# WORK TASK:
Each record is to be written out exactly as it appears.

BEGIN INFORMATION PROVIDED

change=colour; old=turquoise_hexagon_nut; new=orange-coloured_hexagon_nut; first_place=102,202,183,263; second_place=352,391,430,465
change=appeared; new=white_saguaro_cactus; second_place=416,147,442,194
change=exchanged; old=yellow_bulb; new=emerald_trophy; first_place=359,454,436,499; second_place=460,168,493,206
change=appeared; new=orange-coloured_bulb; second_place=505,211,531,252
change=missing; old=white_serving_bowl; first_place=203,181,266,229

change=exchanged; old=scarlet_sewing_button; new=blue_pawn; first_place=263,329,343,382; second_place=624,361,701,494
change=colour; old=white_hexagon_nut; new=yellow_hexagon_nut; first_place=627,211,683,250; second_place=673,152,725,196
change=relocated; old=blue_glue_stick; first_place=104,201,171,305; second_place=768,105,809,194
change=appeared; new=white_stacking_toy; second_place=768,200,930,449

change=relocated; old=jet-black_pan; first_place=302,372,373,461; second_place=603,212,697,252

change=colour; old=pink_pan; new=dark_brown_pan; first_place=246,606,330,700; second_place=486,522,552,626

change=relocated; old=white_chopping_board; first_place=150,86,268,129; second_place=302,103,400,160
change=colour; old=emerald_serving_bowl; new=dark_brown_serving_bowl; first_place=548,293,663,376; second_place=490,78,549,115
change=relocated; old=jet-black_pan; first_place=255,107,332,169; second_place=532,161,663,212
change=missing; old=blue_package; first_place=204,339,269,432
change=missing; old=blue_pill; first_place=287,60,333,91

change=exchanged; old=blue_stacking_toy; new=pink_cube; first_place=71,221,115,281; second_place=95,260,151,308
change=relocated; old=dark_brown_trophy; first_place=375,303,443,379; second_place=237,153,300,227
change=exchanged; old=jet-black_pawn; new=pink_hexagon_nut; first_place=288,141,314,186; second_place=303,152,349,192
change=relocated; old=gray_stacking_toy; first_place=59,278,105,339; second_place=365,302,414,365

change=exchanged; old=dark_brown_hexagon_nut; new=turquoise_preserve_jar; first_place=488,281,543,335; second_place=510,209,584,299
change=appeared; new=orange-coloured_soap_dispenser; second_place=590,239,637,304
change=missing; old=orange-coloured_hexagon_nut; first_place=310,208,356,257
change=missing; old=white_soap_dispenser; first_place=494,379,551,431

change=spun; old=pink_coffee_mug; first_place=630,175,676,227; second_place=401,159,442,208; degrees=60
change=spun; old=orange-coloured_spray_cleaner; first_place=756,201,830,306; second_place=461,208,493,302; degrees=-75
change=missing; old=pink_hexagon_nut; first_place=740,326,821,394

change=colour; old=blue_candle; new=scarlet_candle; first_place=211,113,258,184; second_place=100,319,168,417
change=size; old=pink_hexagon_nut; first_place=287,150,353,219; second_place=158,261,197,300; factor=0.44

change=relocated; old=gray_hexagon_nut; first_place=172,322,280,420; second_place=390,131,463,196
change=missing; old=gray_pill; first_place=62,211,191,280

END INFORMATION PROVIDED

# ANSWER SPACE:
change=colour; old=turquoise_hexagon_nut; new=orange-coloured_hexagon_nut; first_place=102,202,183,263; second_place=352,391,430,465
change=appeared; new=white_saguaro_cactus; second_place=416,147,442,194
change=exchanged; old=yellow_bulb; new=emerald_trophy; first_place=359,454,436,499; second_place=460,168,493,206
change=appeared; new=orange-coloured_bulb; second_place=505,211,531,252
change=missing; old=white_serving_bowl; first_place=203,181,266,229

change=exchanged; old=scarlet_sewing_button; new=blue_pawn; first_place=263,329,343,382; second_place=624,361,701,494
change=colour; old=white_hexagon_nut; new=yellow_hexagon_nut; first_place=627,211,683,250; second_place=673,152,725,196
change=relocated; old=blue_glue_stick; first_place=104,201,171,305; second_place=768,105,809,194
change=appeared; new=white_stacking_toy; second_place=768,200,930,449

change=relocated; old=jet-black_pan; first_place=302,372,373,461; second_place=603,212,697,252

change=colour; old=pink_pan; new=dark_brown_pan; first_place=246,606,330,700; second_place=486,522,552,626

change=relocated; old=white_chopping_board; first_place=150,86,268,129; second_place=302,103,400,160
change=colour; old=emerald_serving_bowl; new=dark_brown_serving_bowl; first_place=548,293,663,376; second_place=490,78,549,115
change=relocated; old=jet-black_pan; first_place=255,107,332,169; second_place=532,161,663,212
change=missing; old=blue_package; first_place=204,339,269,432
change=missing; old=blue_pill; first_place=287,60,333,91

change=exchanged; old=blue_stacking_toy; new=pink_cube; first_place=71,221,115,281; second_place=95,260,151,308
change=relocated; old=dark_brown_trophy; first_place=375,303,443,379; second_place=237,153,300,227
change=exchanged; old=jet-black_pawn; new=pink_hexagon_nut; first_place=288,141,314,186; second_place=303,152,349,192
change=relocated; old=gray_stacking_toy; first_place=59,278,105,339; second_place=365,302,414,365

change=exchanged; old=dark_brown_hexagon_nut; new=turquoise_preserve_jar; first_place=488,281,543,335; second_place=510,209,584,299
change=appeared; new=orange-coloured_soap_dispenser; second_place=590,239,637,304
change=missing; old=orange-coloured_hexagon_nut; first_place=310,208,356,257
change=missing; old=white_soap_dispenser; first_place=494,379,551,431

change=spun; old=pink_coffee_mug; first_place=630,175,676,227; second_place=401,159,442,208; degrees=60
change=spun; old=orange-coloured_spray_cleaner; first_place=756,201,830,306; second_place=461,208,493,302; degrees=-75
change=missing; old=pink_hexagon_nut; first_place=740,326,821,394

change=colour; old=blue_candle; new=scarlet_candle; first_place=211,113,258,184; second_place=100,319,168,417
change=size; old=pink_hexagon_nut; first_place=287,150,353,219; second_place=158,261,197,300; factor=0.44

change=relocated; old=gray_hexagon_nut; first_place=172,322,280,420; second_place=390,131,463,196
change=missing; old=gray_pill; first_place=62,211,191,280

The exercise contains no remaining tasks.